DIRECTIONS
Take the line containing "MIC pin GND: none -> GND" and every line after it to the end of the records, and copy them exactly, excluding pictures.

[Start of Attachment]

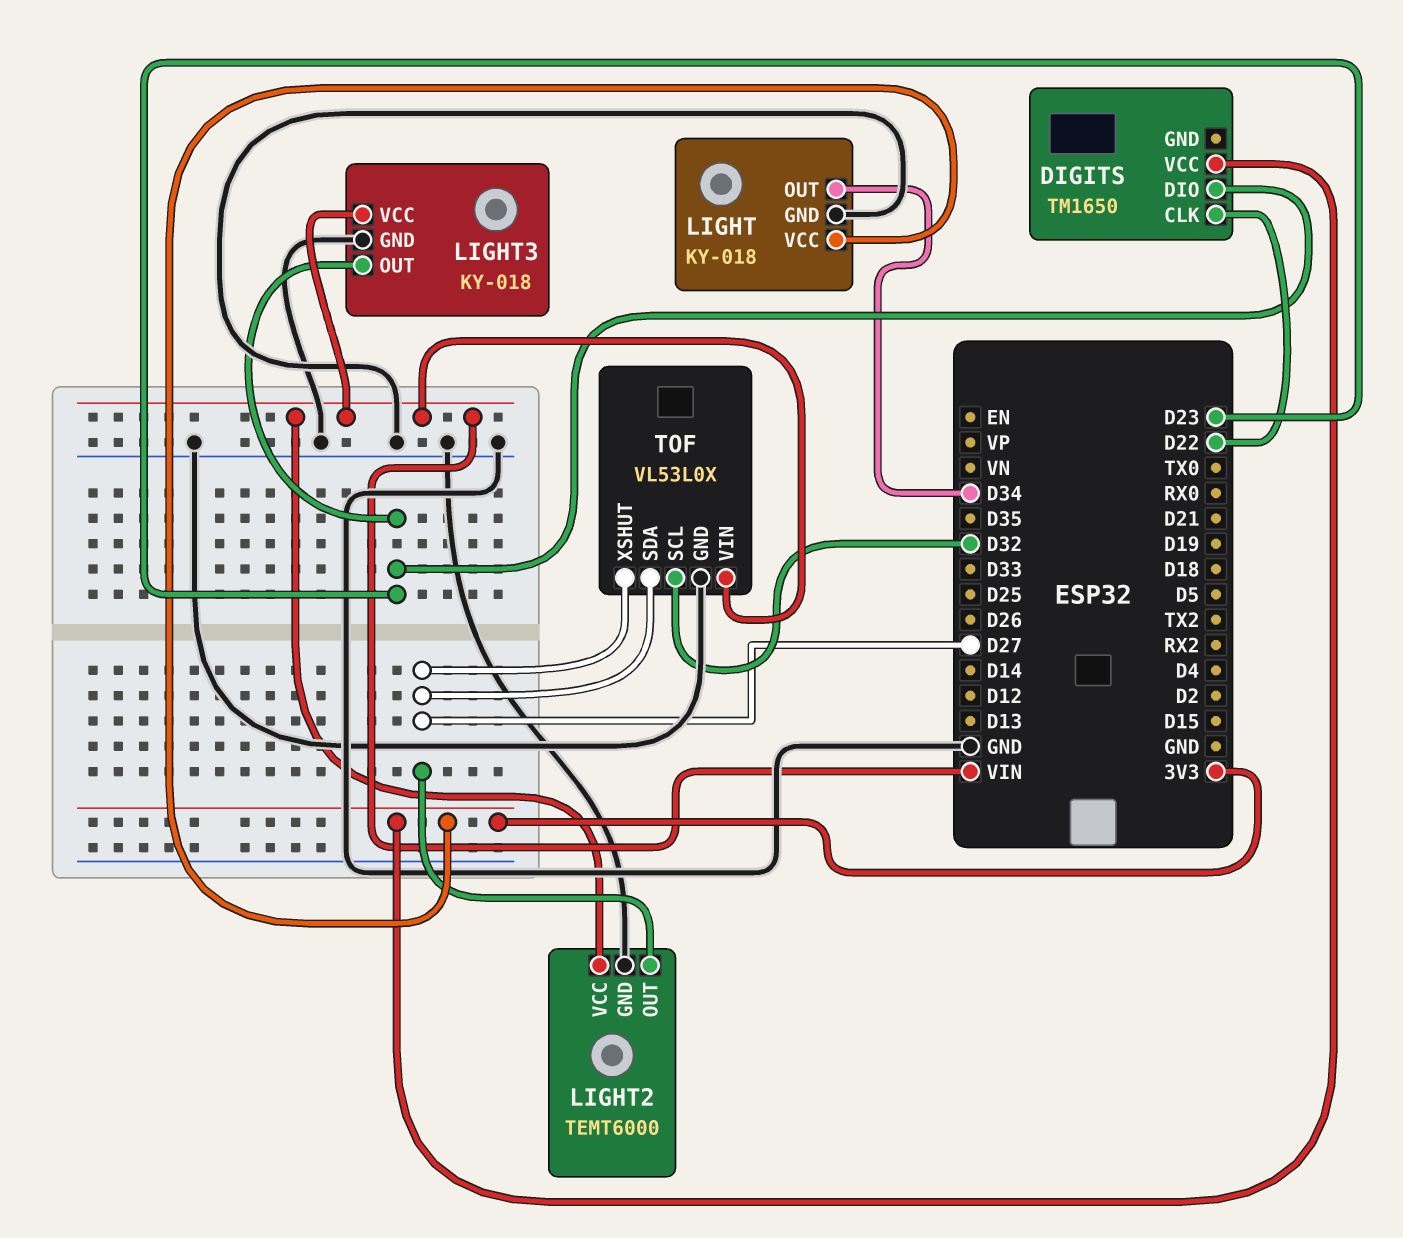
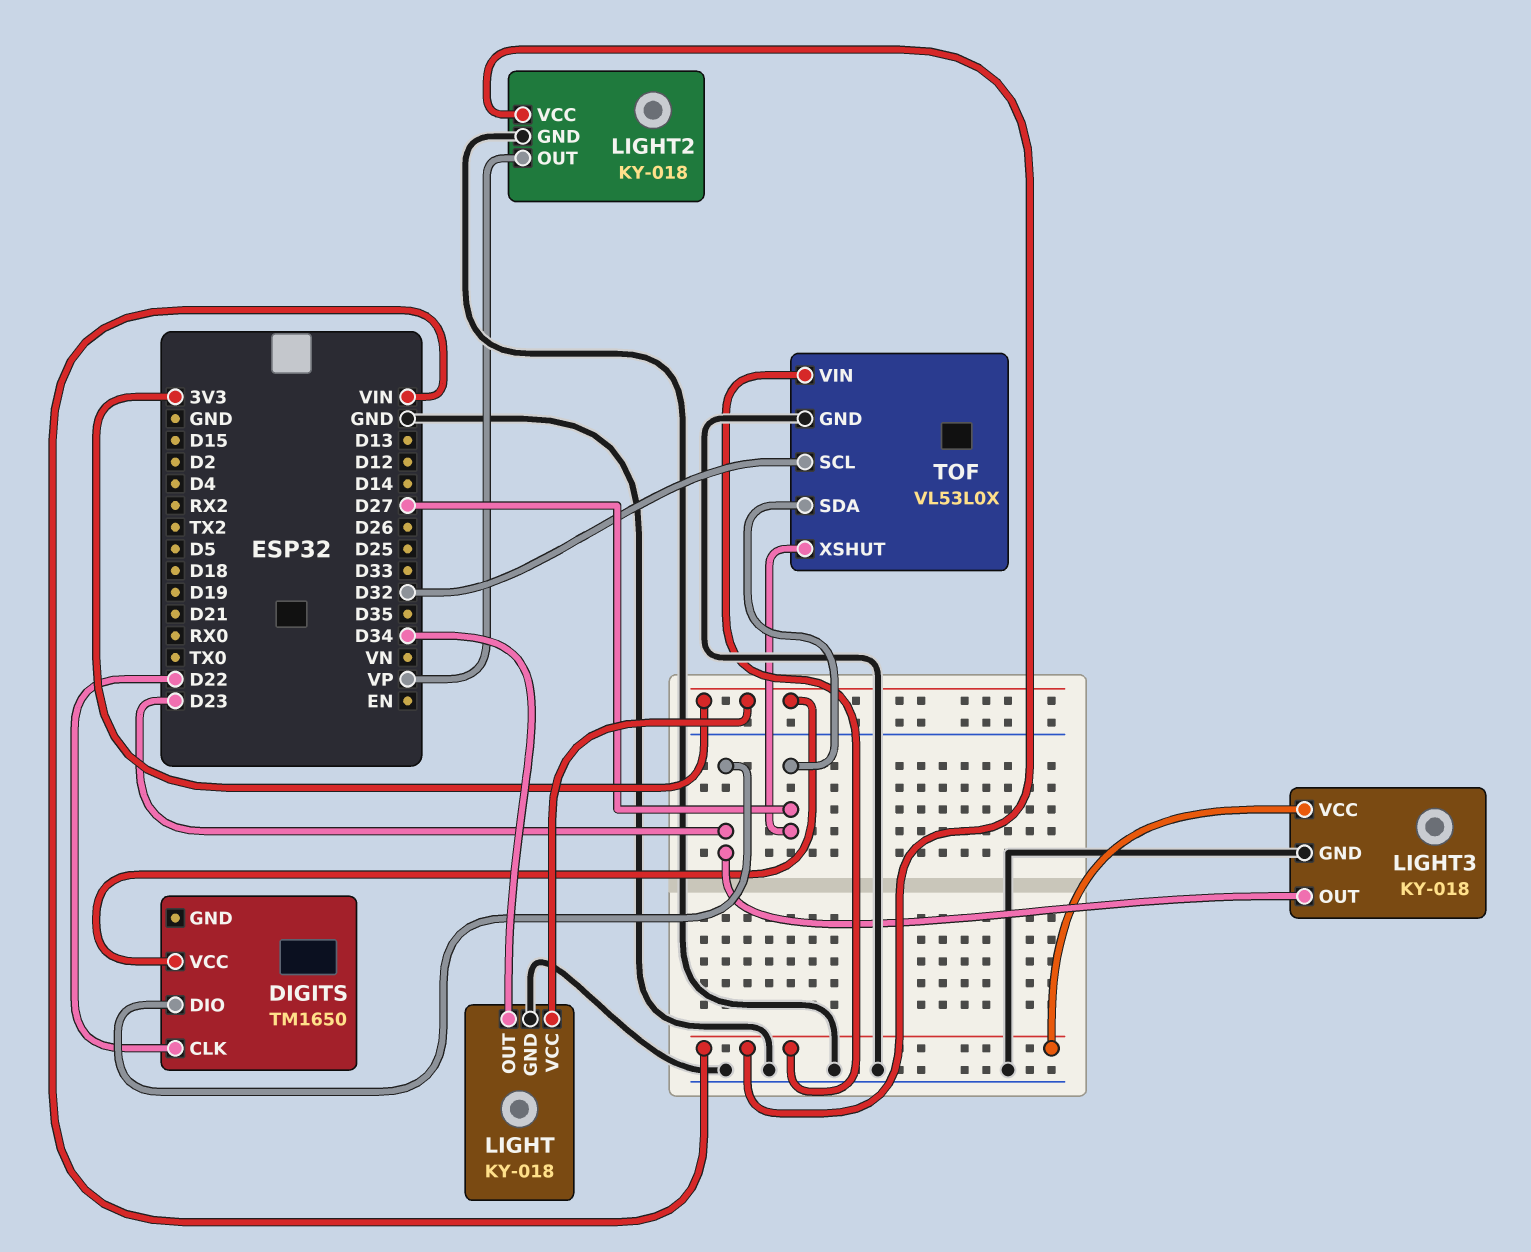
LIGHT2: TEMT6000 -> KY-018
LIGHT2 pin OUT: D27 -> VP

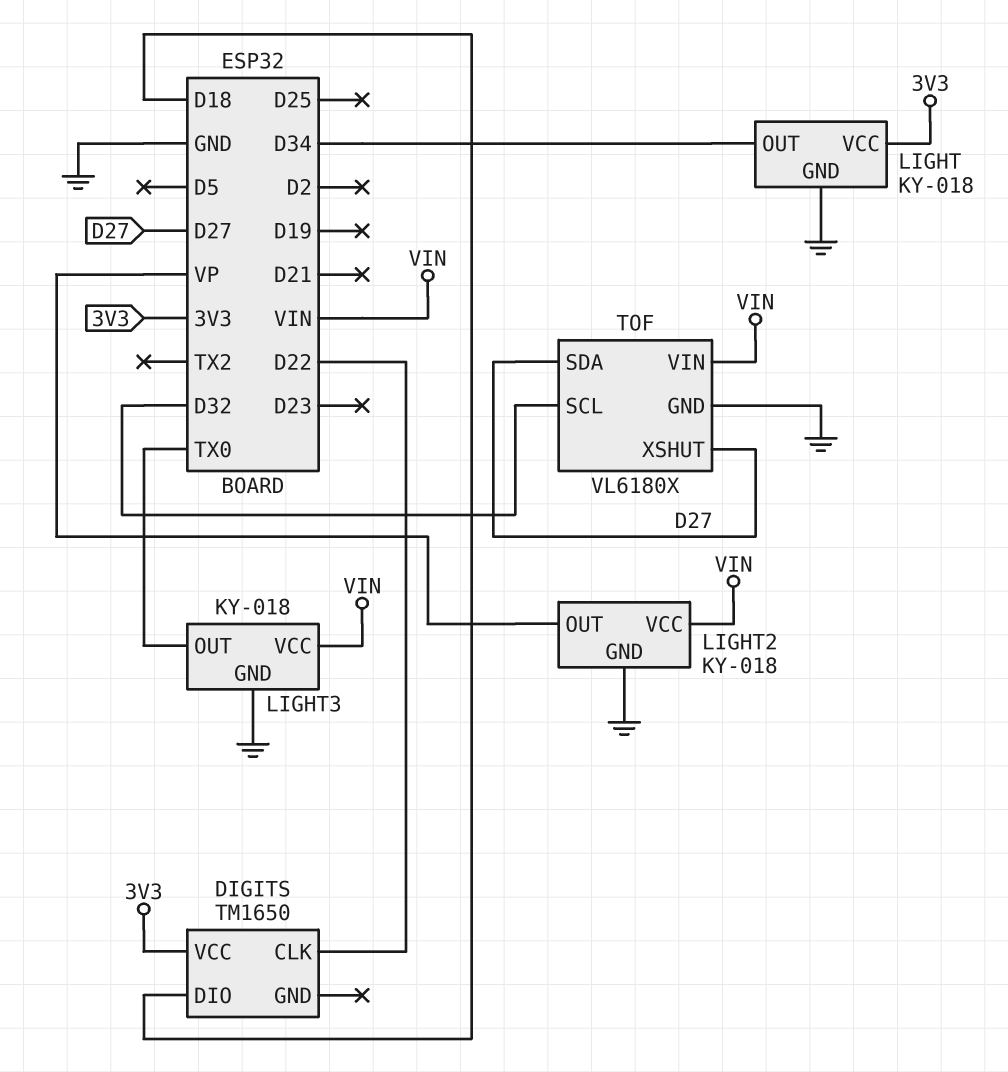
DIGITS pin DIO: D23 -> D18
LIGHT3 pin OUT: D23 -> TX0
TOF: VL53L0X -> VL6180X

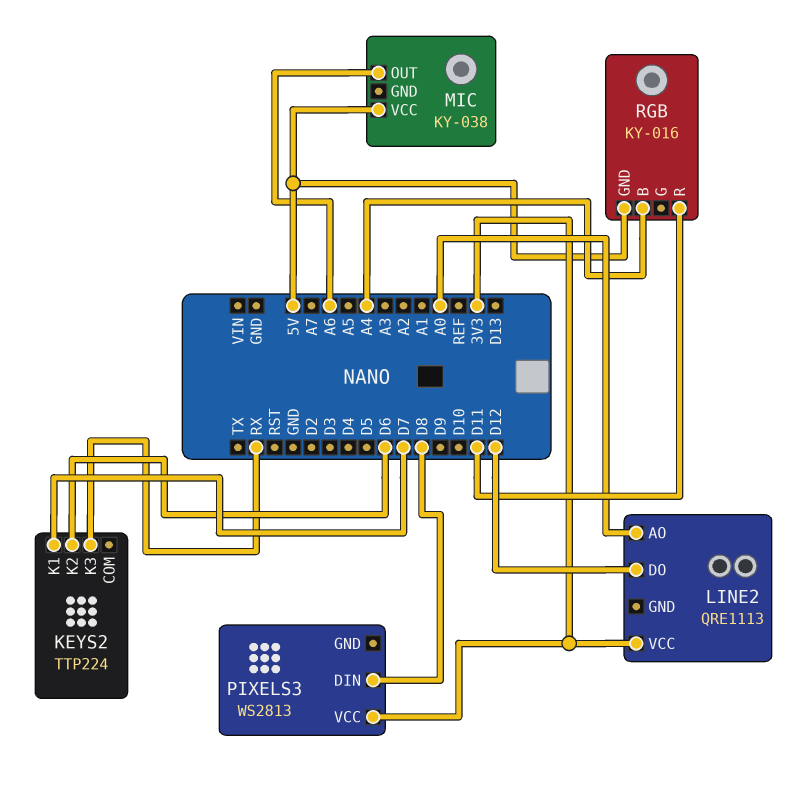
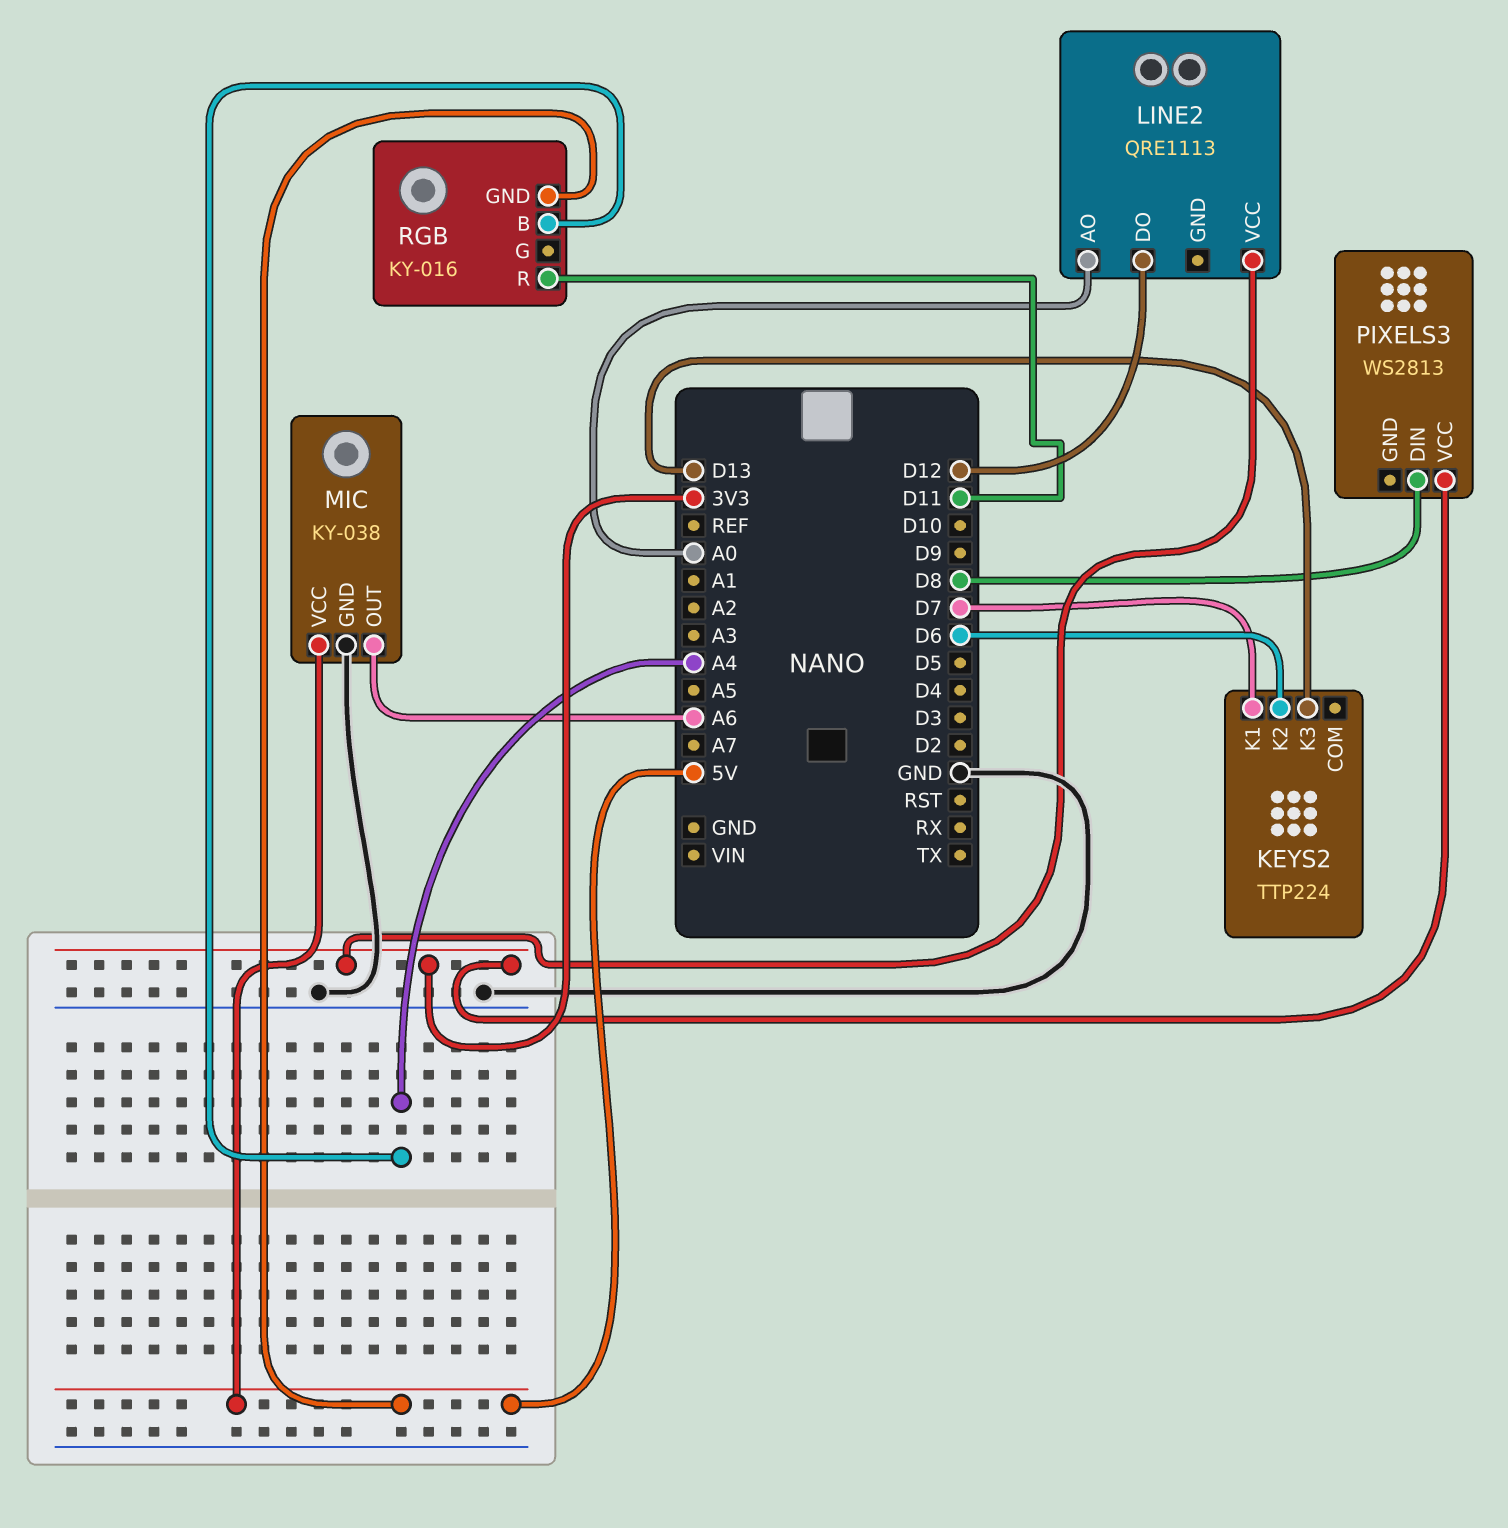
KEYS2 pin K3: RX -> D13
MIC pin GND: none -> GND

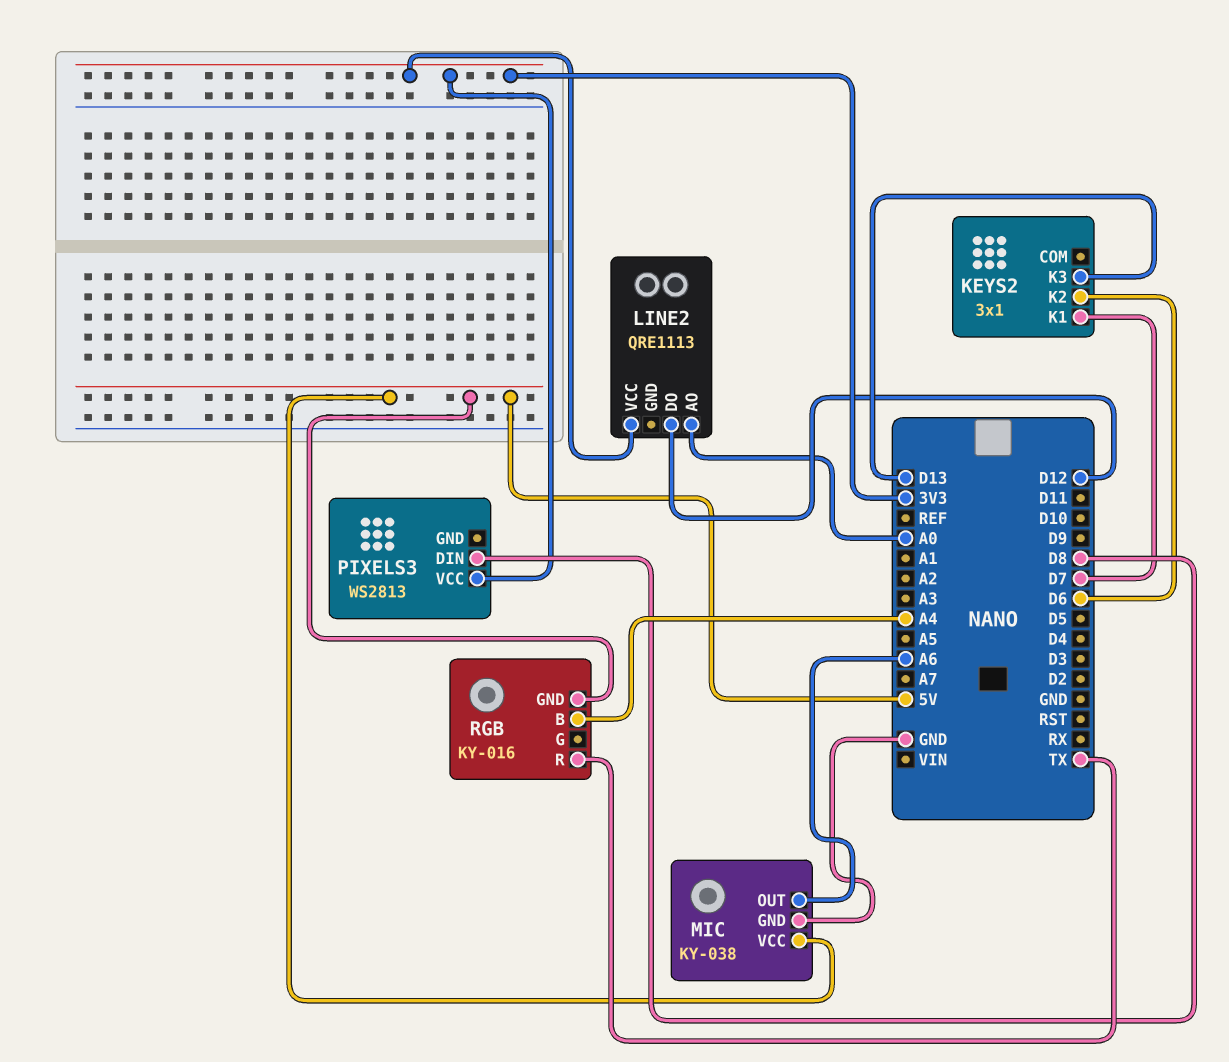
KEYS2: TTP224 -> 3x1
RGB pin R: D11 -> TX

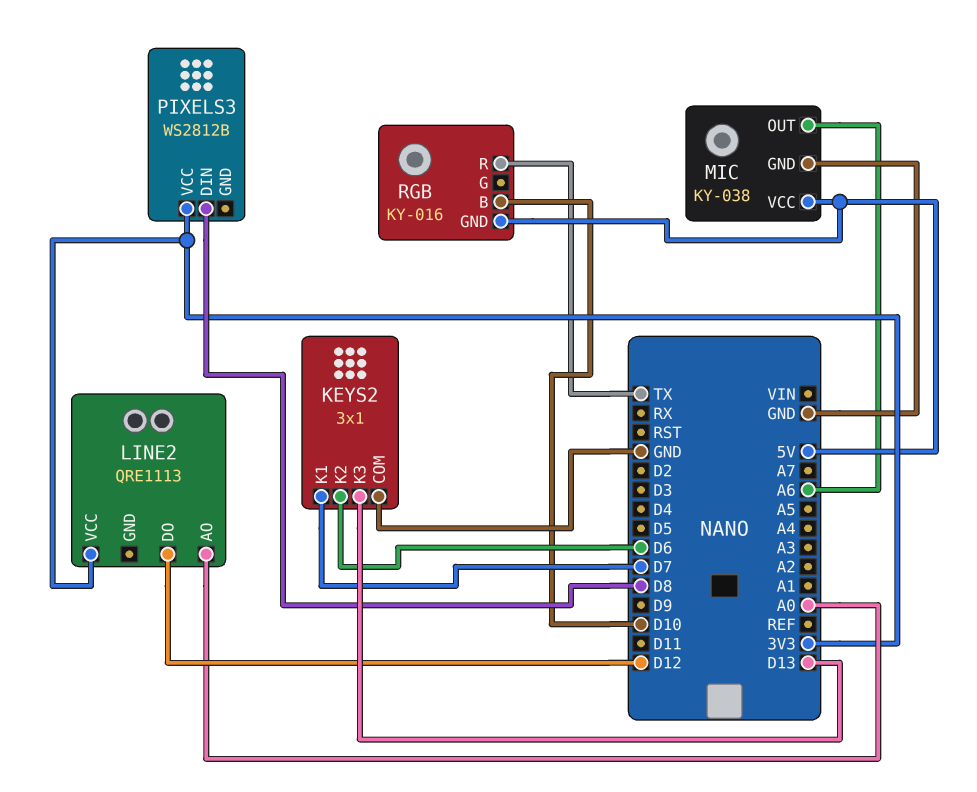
KEYS2 pin COM: none -> GND
PIXELS3: WS2813 -> WS2812B
RGB pin B: A4 -> D10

[End of Attachment]

RESPONSE AREA
MIC pin GND: none -> GND

KEYS2: TTP224 -> 3x1
RGB pin R: D11 -> TX

KEYS2 pin COM: none -> GND
PIXELS3: WS2813 -> WS2812B
RGB pin B: A4 -> D10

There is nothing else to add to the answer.